## WHAT IS REQUIRED
Word for word, copy all the data and drop the pictures.

## RECORDED INFORMATION

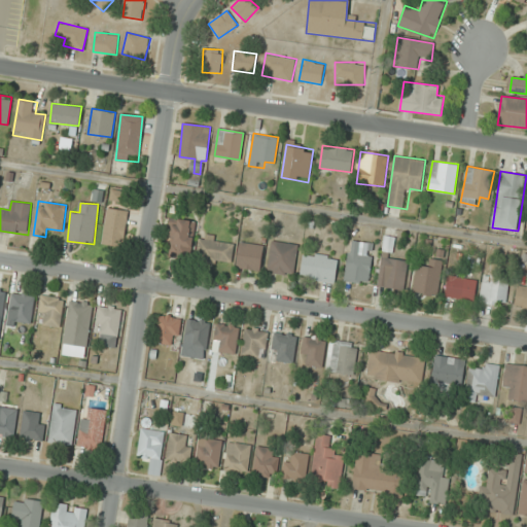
[(123,248),(129,210),(108,207),(102,244),(123,248)]
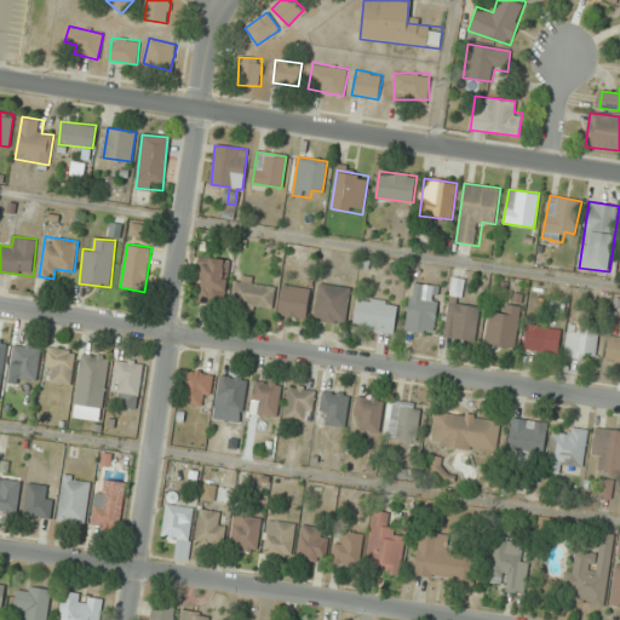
[(200,303),(228,303),(228,258),(200,258),(200,303)]
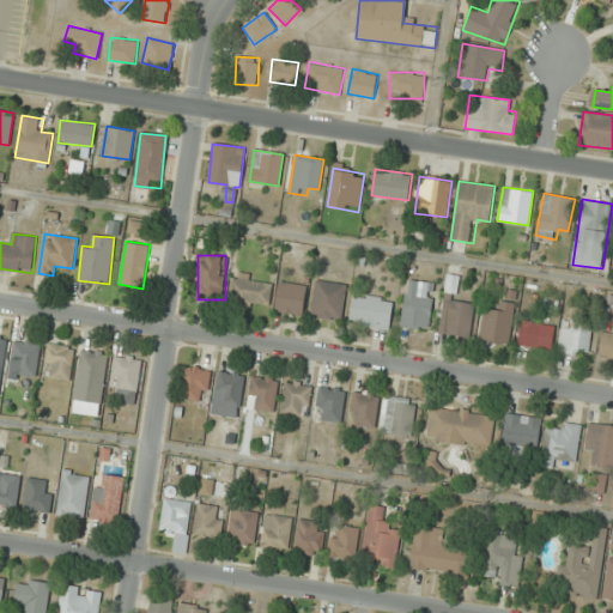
[(273,280),(232,274),(228,302),(268,308),(273,280)]
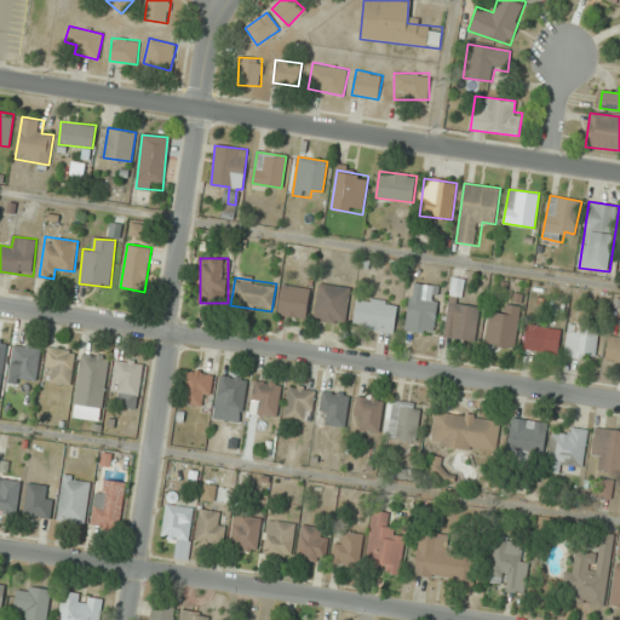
[(478,305),(461,304),(464,279),(452,277),(446,338),(475,340),(478,305)]
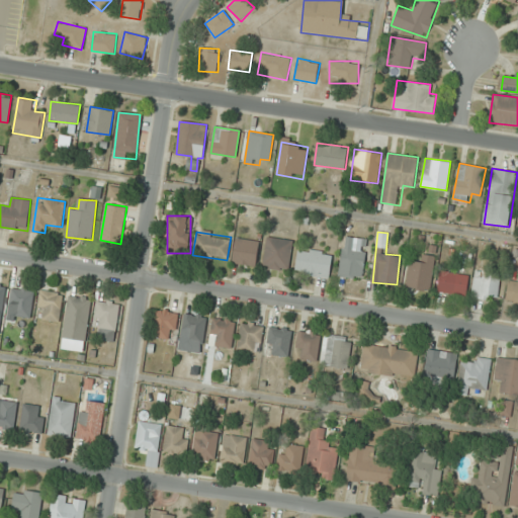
[(339,275),(361,279),(368,240),(345,236),(339,275)]
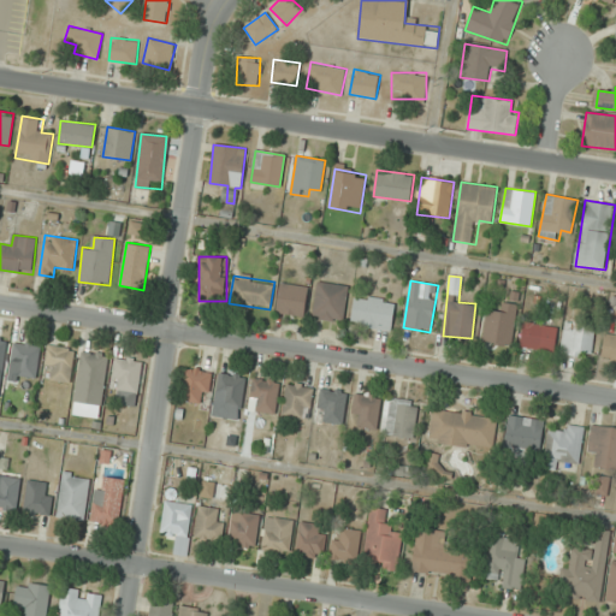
[(348,286),(318,282),(313,317),(343,321),(348,286)]
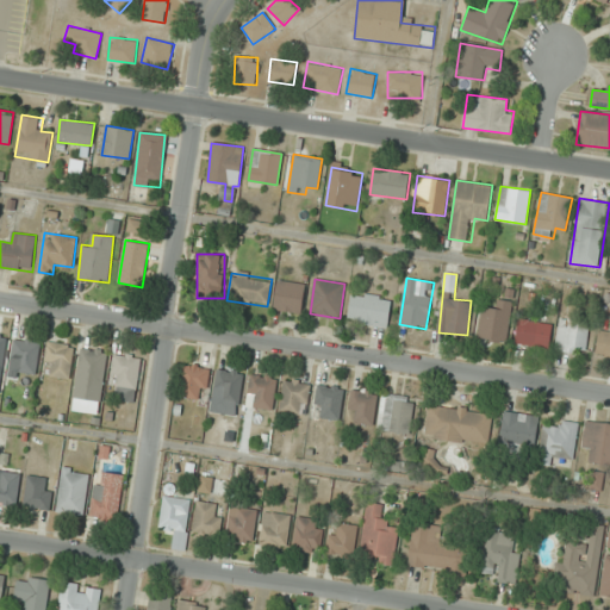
[(274,310),(302,312),(304,284),(277,281),(274,310)]
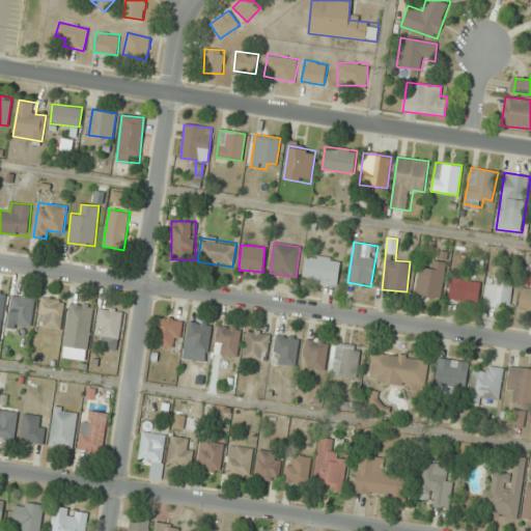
[(340,259),(306,255),(303,280),(337,284),(340,259)]
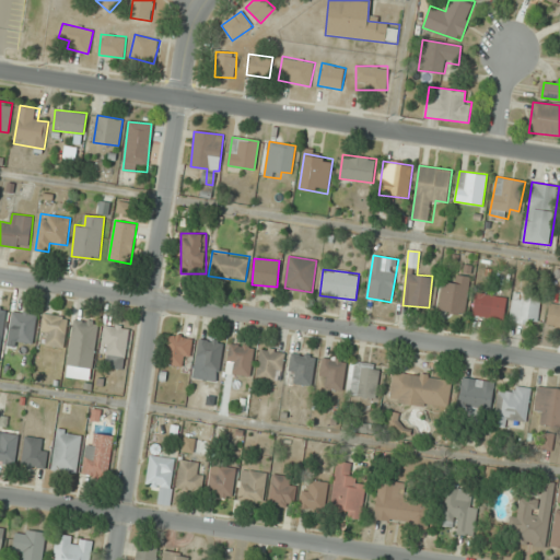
[(452,284),(443,282),(438,310),(465,315),(471,277),(453,273),(452,284)]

## ANSWER BOX
[(123,248),(129,210),(108,207),(102,244),(123,248)]
[(200,303),(228,303),(228,258),(200,258),(200,303)]
[(273,280),(232,274),(228,302),(268,308),(273,280)]
[(478,305),(461,304),(464,279),(452,277),(446,338),(475,340),(478,305)]
[(339,275),(361,279),(368,240),(345,236),(339,275)]
[(348,286),(318,282),(313,317),(343,321),(348,286)]
[(274,310),(302,312),(304,284),(277,281),(274,310)]
[(340,259),(306,255),(303,280),(337,284),(340,259)]
[(452,284),(443,282),(438,310),(465,315),(471,277),(453,273),(452,284)]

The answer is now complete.